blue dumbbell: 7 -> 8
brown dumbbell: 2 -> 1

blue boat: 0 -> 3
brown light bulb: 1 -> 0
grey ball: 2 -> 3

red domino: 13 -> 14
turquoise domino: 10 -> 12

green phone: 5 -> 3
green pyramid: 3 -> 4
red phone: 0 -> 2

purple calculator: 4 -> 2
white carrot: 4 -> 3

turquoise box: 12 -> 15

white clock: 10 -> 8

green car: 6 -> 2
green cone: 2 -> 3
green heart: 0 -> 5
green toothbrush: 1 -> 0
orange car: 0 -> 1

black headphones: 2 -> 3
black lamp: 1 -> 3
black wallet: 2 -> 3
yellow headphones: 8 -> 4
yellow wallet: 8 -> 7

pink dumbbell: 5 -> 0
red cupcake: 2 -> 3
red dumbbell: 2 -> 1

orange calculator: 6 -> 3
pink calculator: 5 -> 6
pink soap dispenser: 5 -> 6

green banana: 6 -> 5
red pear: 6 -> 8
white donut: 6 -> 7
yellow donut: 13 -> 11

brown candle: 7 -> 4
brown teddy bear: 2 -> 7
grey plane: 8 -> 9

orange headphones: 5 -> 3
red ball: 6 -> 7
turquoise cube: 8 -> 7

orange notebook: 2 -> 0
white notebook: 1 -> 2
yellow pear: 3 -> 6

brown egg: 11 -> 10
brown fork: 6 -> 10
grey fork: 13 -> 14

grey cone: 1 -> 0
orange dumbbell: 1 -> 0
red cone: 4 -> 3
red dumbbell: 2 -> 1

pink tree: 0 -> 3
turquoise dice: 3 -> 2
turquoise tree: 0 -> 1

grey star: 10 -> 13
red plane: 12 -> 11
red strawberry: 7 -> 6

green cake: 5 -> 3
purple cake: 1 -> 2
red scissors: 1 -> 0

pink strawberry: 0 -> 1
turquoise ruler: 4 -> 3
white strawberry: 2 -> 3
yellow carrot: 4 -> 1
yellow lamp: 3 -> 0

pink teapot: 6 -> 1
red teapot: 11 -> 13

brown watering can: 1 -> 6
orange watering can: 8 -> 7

Work request: Reproduce every entry above exactly as it was written.

Answer to this problem:
blue dumbbell: 7 -> 8
brown dumbbell: 2 -> 1

blue boat: 0 -> 3
brown light bulb: 1 -> 0
grey ball: 2 -> 3

red domino: 13 -> 14
turquoise domino: 10 -> 12

green phone: 5 -> 3
green pyramid: 3 -> 4
red phone: 0 -> 2

purple calculator: 4 -> 2
white carrot: 4 -> 3

turquoise box: 12 -> 15

white clock: 10 -> 8

green car: 6 -> 2
green cone: 2 -> 3
green heart: 0 -> 5
green toothbrush: 1 -> 0
orange car: 0 -> 1

black headphones: 2 -> 3
black lamp: 1 -> 3
black wallet: 2 -> 3
yellow headphones: 8 -> 4
yellow wallet: 8 -> 7

pink dumbbell: 5 -> 0
red cupcake: 2 -> 3
red dumbbell: 2 -> 1

orange calculator: 6 -> 3
pink calculator: 5 -> 6
pink soap dispenser: 5 -> 6

green banana: 6 -> 5
red pear: 6 -> 8
white donut: 6 -> 7
yellow donut: 13 -> 11

brown candle: 7 -> 4
brown teddy bear: 2 -> 7
grey plane: 8 -> 9

orange headphones: 5 -> 3
red ball: 6 -> 7
turquoise cube: 8 -> 7

orange notebook: 2 -> 0
white notebook: 1 -> 2
yellow pear: 3 -> 6

brown egg: 11 -> 10
brown fork: 6 -> 10
grey fork: 13 -> 14

grey cone: 1 -> 0
orange dumbbell: 1 -> 0
red cone: 4 -> 3
red dumbbell: 2 -> 1

pink tree: 0 -> 3
turquoise dice: 3 -> 2
turquoise tree: 0 -> 1

grey star: 10 -> 13
red plane: 12 -> 11
red strawberry: 7 -> 6

green cake: 5 -> 3
purple cake: 1 -> 2
red scissors: 1 -> 0

pink strawberry: 0 -> 1
turquoise ruler: 4 -> 3
white strawberry: 2 -> 3
yellow carrot: 4 -> 1
yellow lamp: 3 -> 0

pink teapot: 6 -> 1
red teapot: 11 -> 13

brown watering can: 1 -> 6
orange watering can: 8 -> 7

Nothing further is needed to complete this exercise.